Write out the records below exactly as they appear, skipping each picture.

=== Begin Enclosure ===

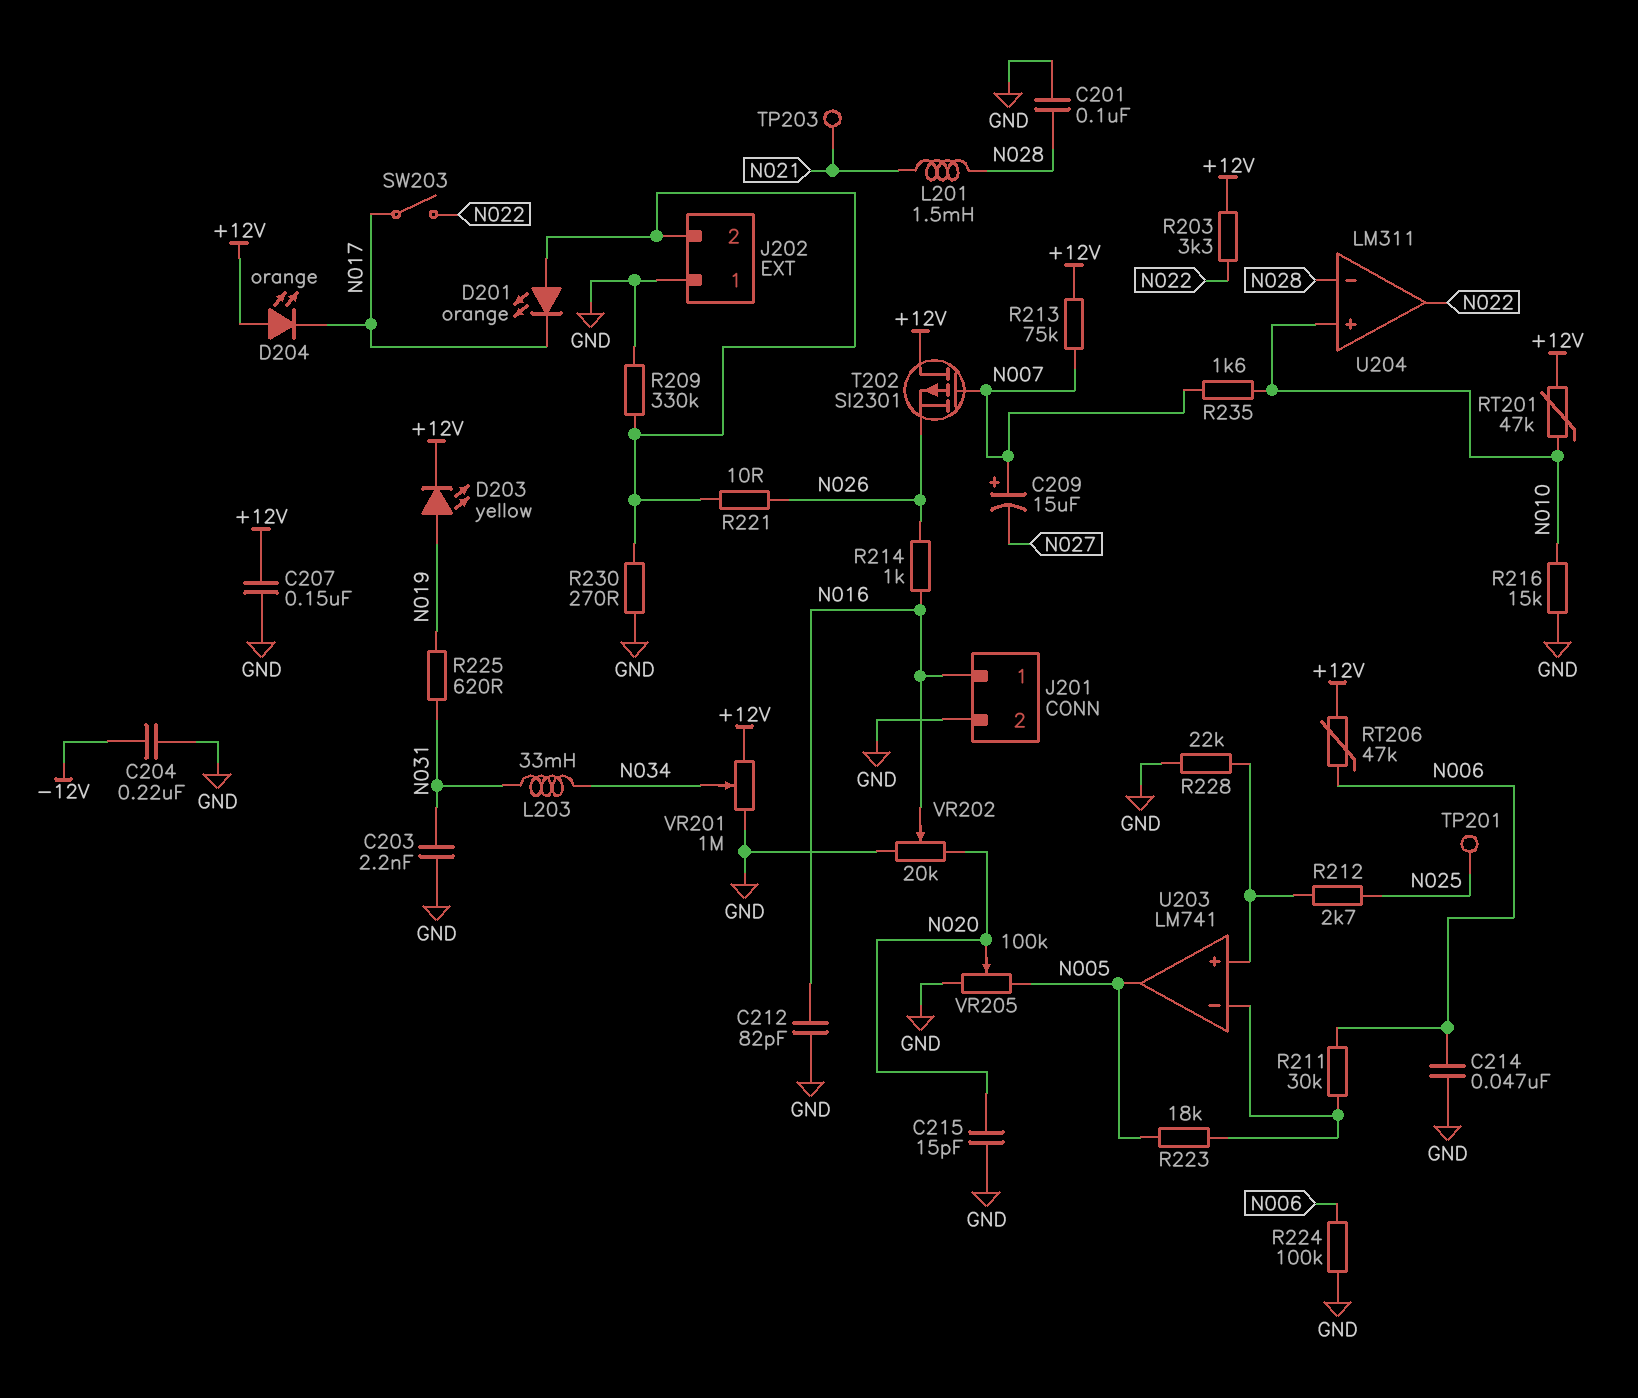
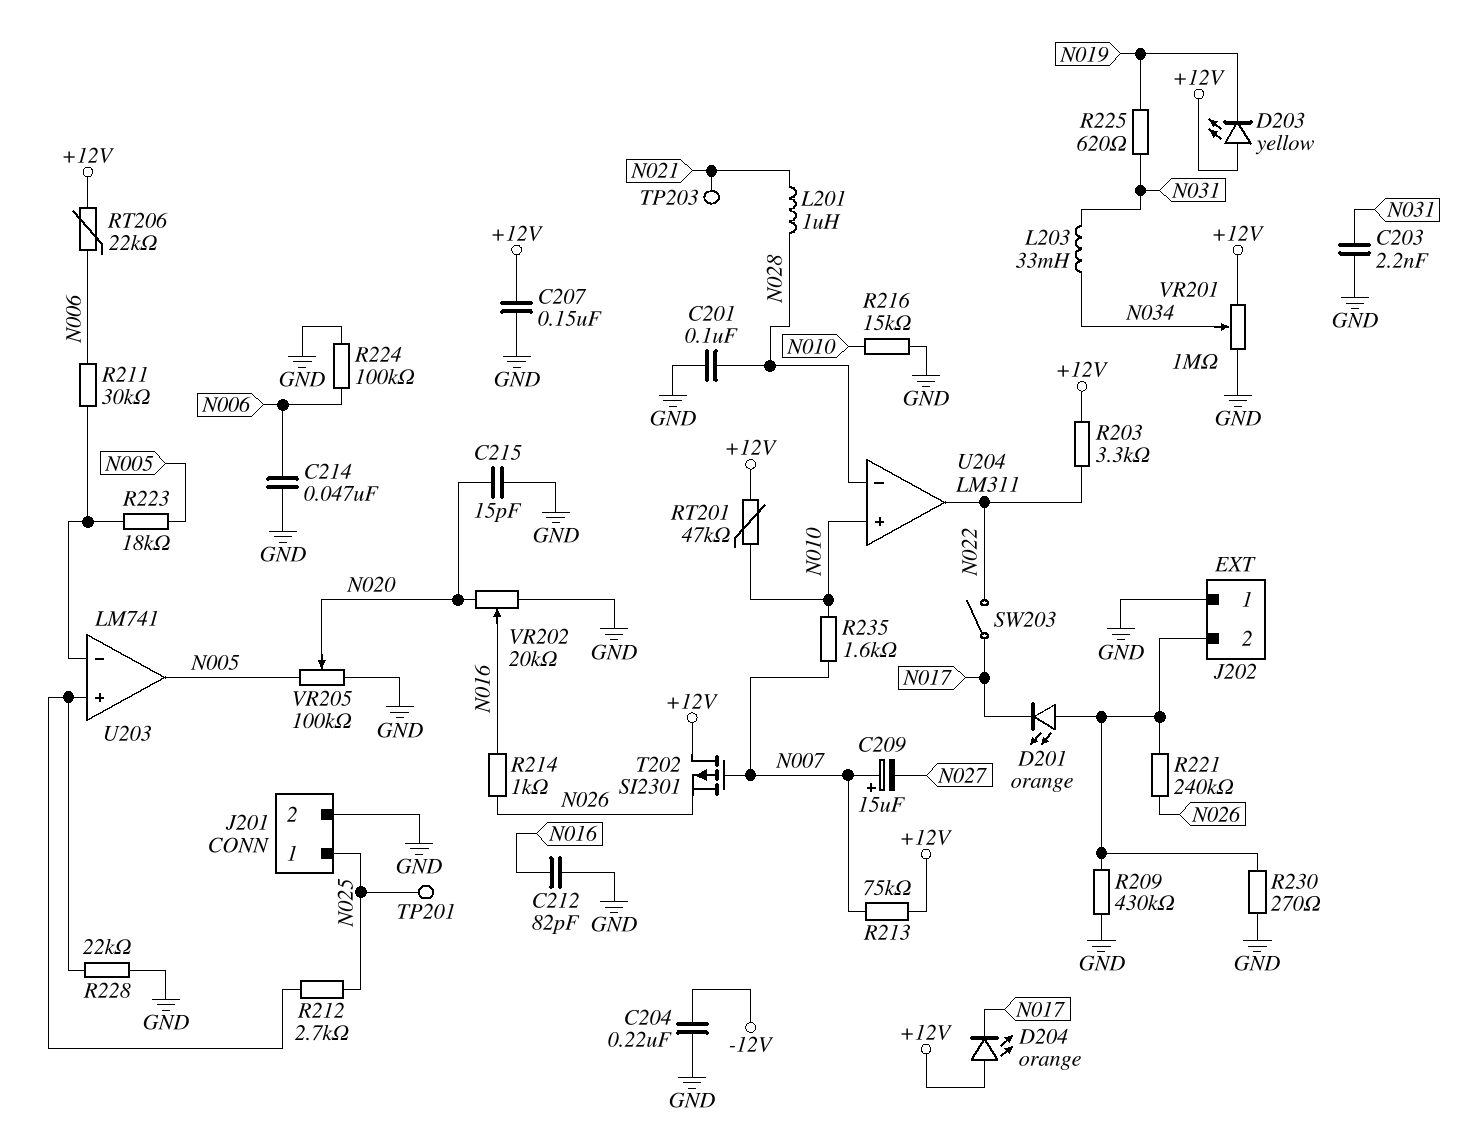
D203: LED yellow (A N019, K +12V) -> LED yellow (A +12V, K N019)
J201 pin 1: N016 -> N025
L201: 1.5mH (N021, N028) -> 1uH (N021, N028)
R209: 330k (GND, J202/2) -> 430k (GND, J202/2)
R221: 10 (J202/2, N026) -> 240k (J202/2, N026)
RT206: 47k (+12V, N006) -> 22k (+12V, N006)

=== End Enclosure ===

ANSWER TO THIS EXERCISE =>
D203: LED yellow (A N019, K +12V) -> LED yellow (A +12V, K N019)
J201 pin 1: N016 -> N025
L201: 1.5mH (N021, N028) -> 1uH (N021, N028)
R209: 330k (GND, J202/2) -> 430k (GND, J202/2)
R221: 10 (J202/2, N026) -> 240k (J202/2, N026)
RT206: 47k (+12V, N006) -> 22k (+12V, N006)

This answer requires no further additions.